(Colored object listings)
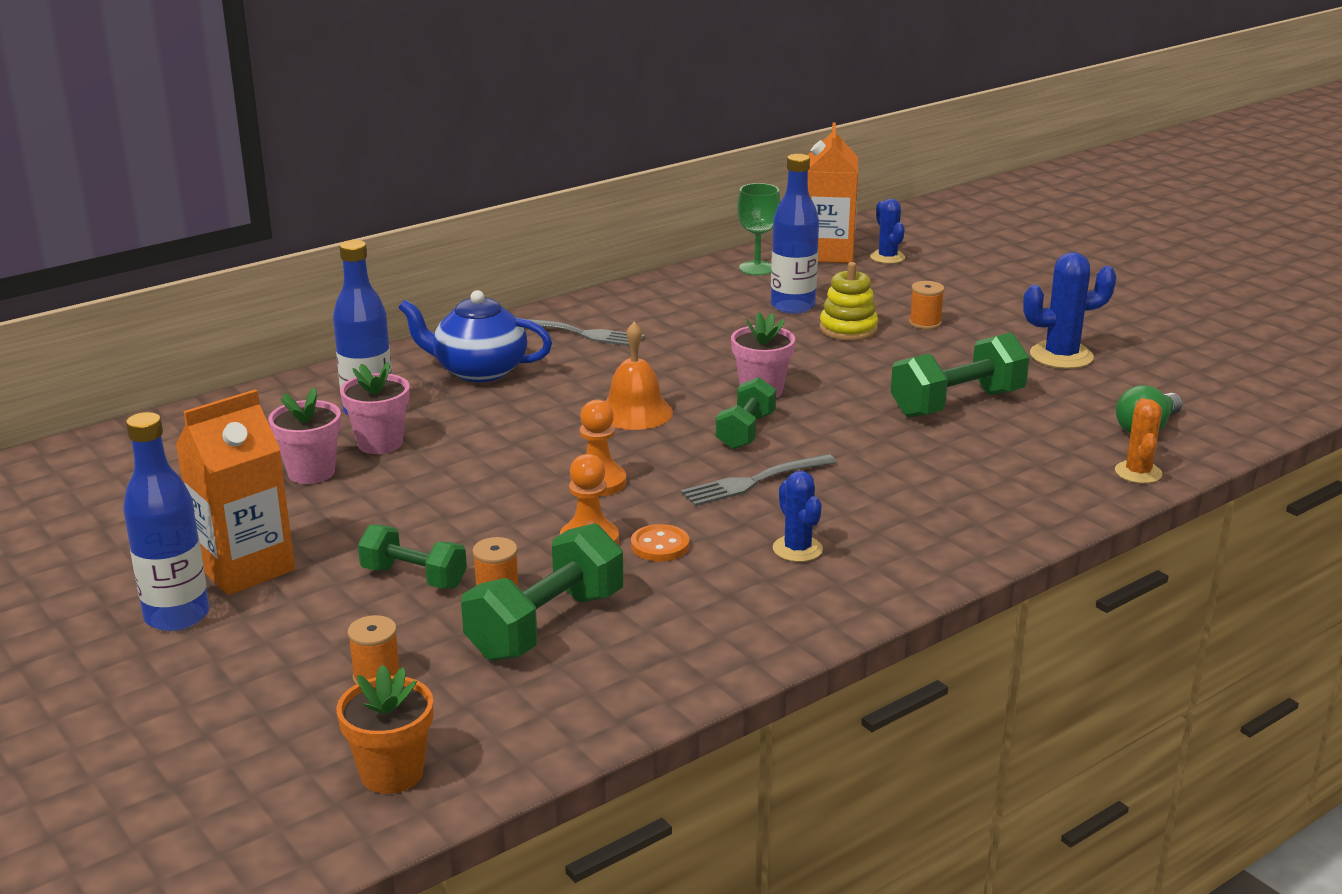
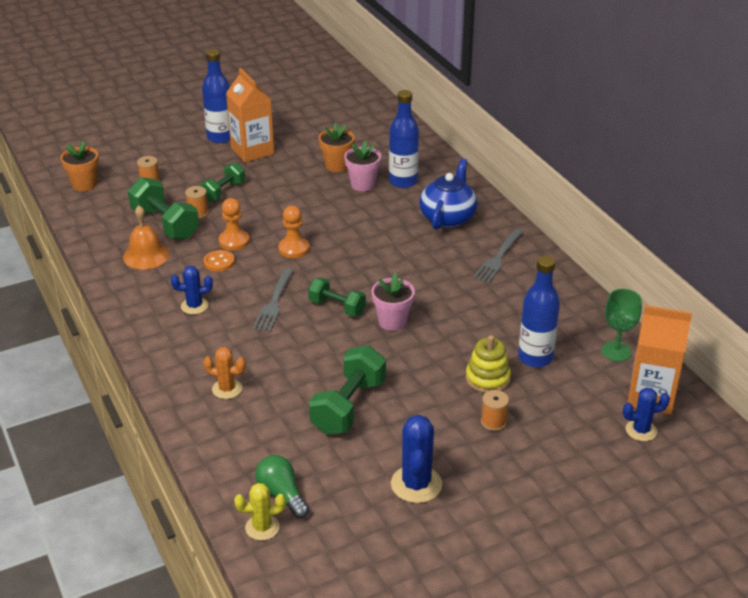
camera: 100 degrees right, 10 degrees up
(311, 472) = (337, 165): pink flower pot -> orange flower pot
(635, 412) = (376, 269): orange bell -> orange bell (146, 255)
(755, 481) = (274, 302): grey fork -> grey fork turned 150 degrees counterclockwise
(957, 404) = (348, 406): green dumbbell -> green dumbbell turned 45 degrees clockwise
(1138, 473) = (221, 468): orange cactus -> orange cactus (227, 389)
(1209, 433) = (262, 527): none -> yellow cactus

-- ASSIGNED TASK --
Word for word, reproduce all of the entries above and omit the pictures.

-- SOLVED EXERCISE --
camera: 100 degrees right, 10 degrees up
(311, 472) = (337, 165): pink flower pot -> orange flower pot
(635, 412) = (376, 269): orange bell -> orange bell (146, 255)
(755, 481) = (274, 302): grey fork -> grey fork turned 150 degrees counterclockwise
(957, 404) = (348, 406): green dumbbell -> green dumbbell turned 45 degrees clockwise
(1138, 473) = (221, 468): orange cactus -> orange cactus (227, 389)
(1209, 433) = (262, 527): none -> yellow cactus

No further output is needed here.